Recorded data:
»»

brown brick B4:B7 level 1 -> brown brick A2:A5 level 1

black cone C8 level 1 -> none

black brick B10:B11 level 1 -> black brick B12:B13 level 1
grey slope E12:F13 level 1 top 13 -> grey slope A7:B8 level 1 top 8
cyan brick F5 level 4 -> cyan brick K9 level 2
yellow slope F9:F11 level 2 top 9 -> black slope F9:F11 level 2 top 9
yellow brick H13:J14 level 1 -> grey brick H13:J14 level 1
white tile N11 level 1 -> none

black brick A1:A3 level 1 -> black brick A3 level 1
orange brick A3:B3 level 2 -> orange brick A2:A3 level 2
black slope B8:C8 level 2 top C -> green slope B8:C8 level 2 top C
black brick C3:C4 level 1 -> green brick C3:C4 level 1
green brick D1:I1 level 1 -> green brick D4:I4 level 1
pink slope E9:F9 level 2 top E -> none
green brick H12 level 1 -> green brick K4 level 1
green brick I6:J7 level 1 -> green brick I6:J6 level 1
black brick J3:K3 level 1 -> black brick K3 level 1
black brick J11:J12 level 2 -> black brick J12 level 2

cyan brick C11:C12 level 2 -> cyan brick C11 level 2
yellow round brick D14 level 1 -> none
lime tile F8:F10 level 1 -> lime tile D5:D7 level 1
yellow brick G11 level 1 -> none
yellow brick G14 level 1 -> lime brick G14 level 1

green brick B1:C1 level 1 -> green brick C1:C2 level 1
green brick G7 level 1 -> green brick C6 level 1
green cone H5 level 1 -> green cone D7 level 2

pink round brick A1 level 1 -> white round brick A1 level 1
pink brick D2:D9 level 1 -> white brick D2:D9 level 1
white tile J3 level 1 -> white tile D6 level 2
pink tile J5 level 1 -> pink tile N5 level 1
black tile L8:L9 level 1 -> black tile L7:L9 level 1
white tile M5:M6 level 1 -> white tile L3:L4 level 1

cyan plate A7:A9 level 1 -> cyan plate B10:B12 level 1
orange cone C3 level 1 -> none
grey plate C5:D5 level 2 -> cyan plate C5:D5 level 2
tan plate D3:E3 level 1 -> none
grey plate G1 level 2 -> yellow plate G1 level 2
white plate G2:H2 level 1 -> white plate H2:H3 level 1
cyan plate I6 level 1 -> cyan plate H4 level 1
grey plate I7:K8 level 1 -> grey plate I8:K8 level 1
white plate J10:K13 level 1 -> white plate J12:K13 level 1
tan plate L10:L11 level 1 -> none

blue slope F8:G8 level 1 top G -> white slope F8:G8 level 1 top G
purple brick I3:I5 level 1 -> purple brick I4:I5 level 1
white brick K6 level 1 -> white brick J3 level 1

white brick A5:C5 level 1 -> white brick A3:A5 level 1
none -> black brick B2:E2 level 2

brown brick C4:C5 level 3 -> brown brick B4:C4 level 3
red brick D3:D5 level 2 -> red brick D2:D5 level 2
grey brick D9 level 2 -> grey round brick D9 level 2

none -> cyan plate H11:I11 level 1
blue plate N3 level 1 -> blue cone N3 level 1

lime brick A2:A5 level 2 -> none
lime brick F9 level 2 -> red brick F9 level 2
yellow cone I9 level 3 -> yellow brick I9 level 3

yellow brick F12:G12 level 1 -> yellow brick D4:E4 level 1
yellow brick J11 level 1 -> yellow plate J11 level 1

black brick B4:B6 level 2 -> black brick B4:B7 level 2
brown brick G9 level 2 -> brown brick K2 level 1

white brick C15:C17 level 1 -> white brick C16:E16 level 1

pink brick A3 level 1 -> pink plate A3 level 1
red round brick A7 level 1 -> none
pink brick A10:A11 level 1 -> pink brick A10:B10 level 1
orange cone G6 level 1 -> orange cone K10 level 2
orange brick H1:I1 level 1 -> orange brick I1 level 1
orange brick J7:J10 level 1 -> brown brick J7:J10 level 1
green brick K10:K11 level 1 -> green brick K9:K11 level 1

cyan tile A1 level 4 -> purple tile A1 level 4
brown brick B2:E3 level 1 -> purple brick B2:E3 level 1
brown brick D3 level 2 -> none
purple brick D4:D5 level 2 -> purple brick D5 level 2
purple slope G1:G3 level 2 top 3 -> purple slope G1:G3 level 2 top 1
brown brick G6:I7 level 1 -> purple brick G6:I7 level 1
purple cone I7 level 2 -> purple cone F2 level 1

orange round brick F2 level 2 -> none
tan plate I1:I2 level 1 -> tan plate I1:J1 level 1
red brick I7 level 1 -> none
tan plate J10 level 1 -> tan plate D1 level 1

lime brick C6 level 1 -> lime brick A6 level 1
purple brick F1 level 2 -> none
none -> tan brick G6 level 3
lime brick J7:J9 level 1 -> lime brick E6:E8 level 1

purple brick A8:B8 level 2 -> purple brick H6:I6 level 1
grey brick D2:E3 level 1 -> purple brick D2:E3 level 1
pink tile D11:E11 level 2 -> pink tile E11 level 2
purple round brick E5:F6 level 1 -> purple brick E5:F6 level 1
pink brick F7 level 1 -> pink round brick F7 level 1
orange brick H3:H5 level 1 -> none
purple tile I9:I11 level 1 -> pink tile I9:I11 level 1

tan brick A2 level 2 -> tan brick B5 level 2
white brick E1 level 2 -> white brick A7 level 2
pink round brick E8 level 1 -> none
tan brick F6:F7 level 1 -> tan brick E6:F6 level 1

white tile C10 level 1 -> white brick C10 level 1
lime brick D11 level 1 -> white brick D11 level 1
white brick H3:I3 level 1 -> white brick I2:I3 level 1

««

WHAT YOU ARE ASKED TO DO
From the data above, output only the lines between the line containing "tan plate L10:L11 level 1 -> none" and the line containing "lime brick A2:A5 level 2 -> none", inclusive, exactly as written.

RESULT FOR THIS TASK
tan plate L10:L11 level 1 -> none

blue slope F8:G8 level 1 top G -> white slope F8:G8 level 1 top G
purple brick I3:I5 level 1 -> purple brick I4:I5 level 1
white brick K6 level 1 -> white brick J3 level 1

white brick A5:C5 level 1 -> white brick A3:A5 level 1
none -> black brick B2:E2 level 2

brown brick C4:C5 level 3 -> brown brick B4:C4 level 3
red brick D3:D5 level 2 -> red brick D2:D5 level 2
grey brick D9 level 2 -> grey round brick D9 level 2

none -> cyan plate H11:I11 level 1
blue plate N3 level 1 -> blue cone N3 level 1

lime brick A2:A5 level 2 -> none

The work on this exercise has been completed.